▸ **To do**:
Retype only what runs from the beginning of the data through the line with "purple marker [233,379,348,416]"; please omit the pictures and keep every line exact.

BEGIN Provided information

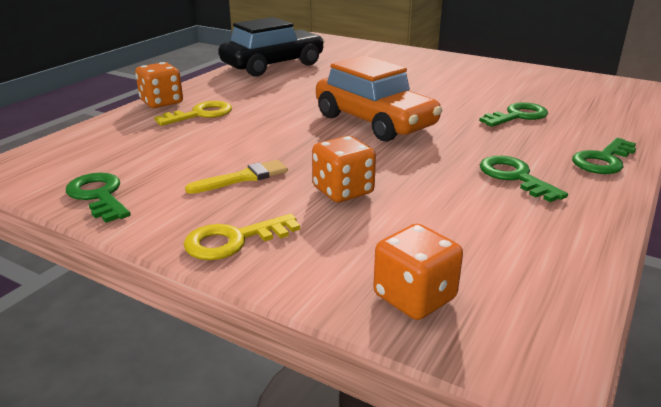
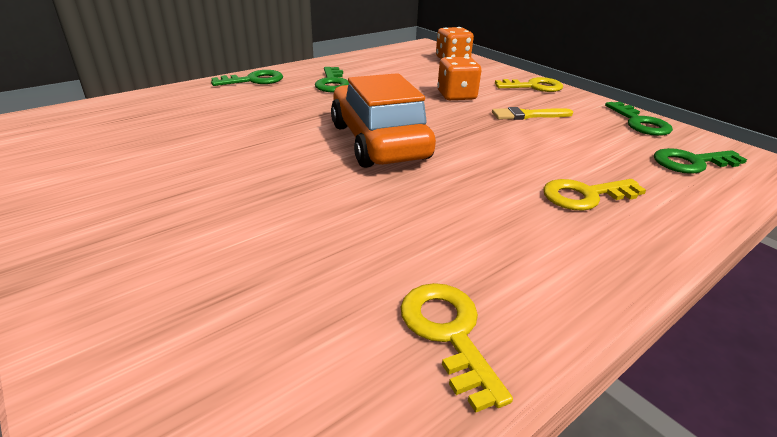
camera: 160 degrees left, 5 degrees up
orange dice [135,62,183,108] -> none
black car [219,17,325,77] -> yellow key [401,283,513,413]
green key [479,102,548,127] -> green key moved to [654,148,747,174]

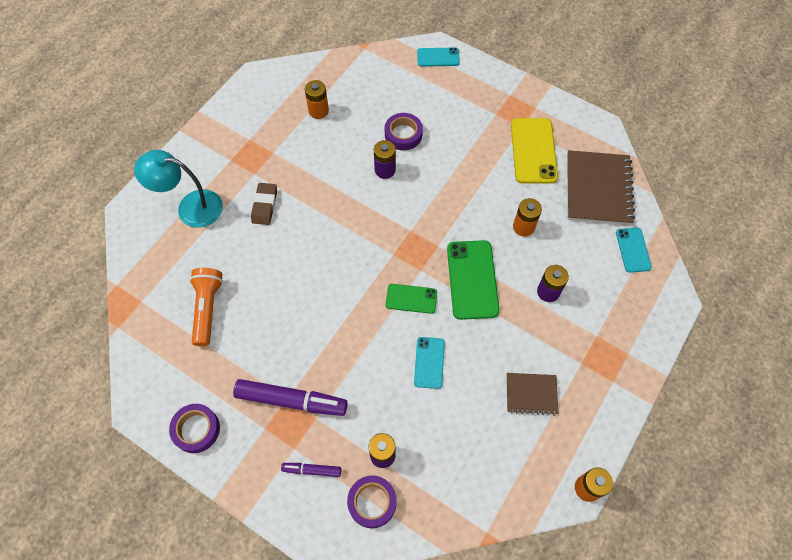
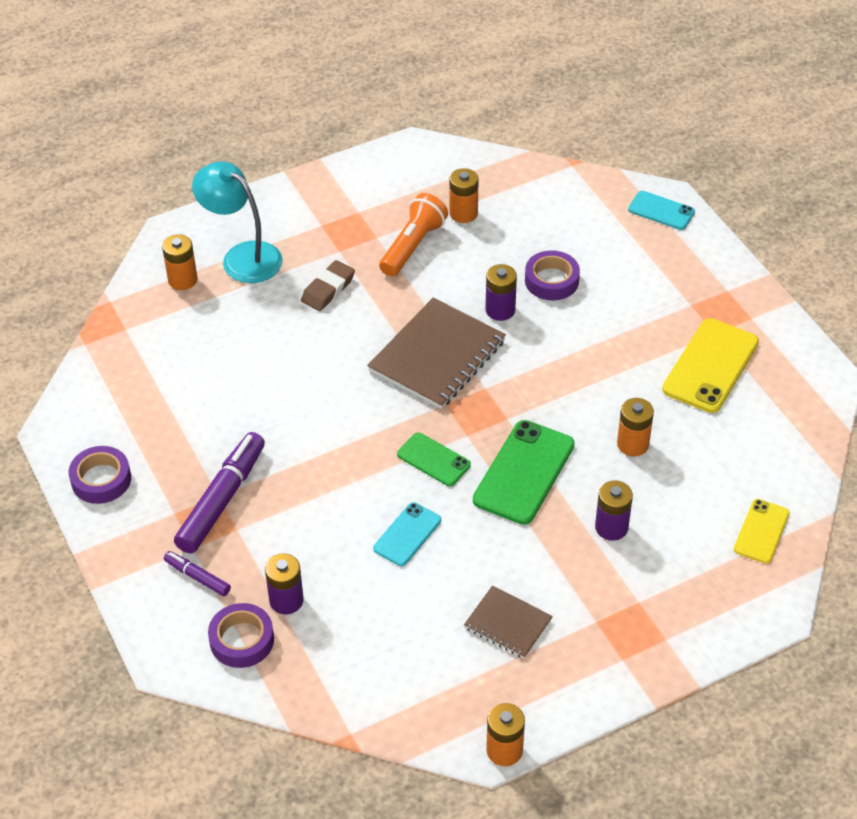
camera: 30 degrees right, 15 degrees down
orange flashlight [189,268,223,346] -> orange flashlight moved to [379,193,448,276]
purple marker [233,379,348,416] -> purple marker turned 105 degrees counterclockwise [174,432,265,554]
brown notebook [567,150,635,225] -> brown notebook moved to [367,298,506,409]
turquoise phone [616,228,652,273] -> yellow phone [734,499,790,564]
none -> orange battery [162,234,197,290]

END Provided information

▸ **Task output**:
camera: 160 degrees left, 5 degrees up
orange dice [135,62,183,108] -> none
black car [219,17,325,77] -> yellow key [401,283,513,413]
green key [479,102,548,127] -> green key moved to [654,148,747,174]

camera: 30 degrees right, 15 degrees down
orange flashlight [189,268,223,346] -> orange flashlight moved to [379,193,448,276]
purple marker [233,379,348,416] -> purple marker turned 105 degrees counterclockwise [174,432,265,554]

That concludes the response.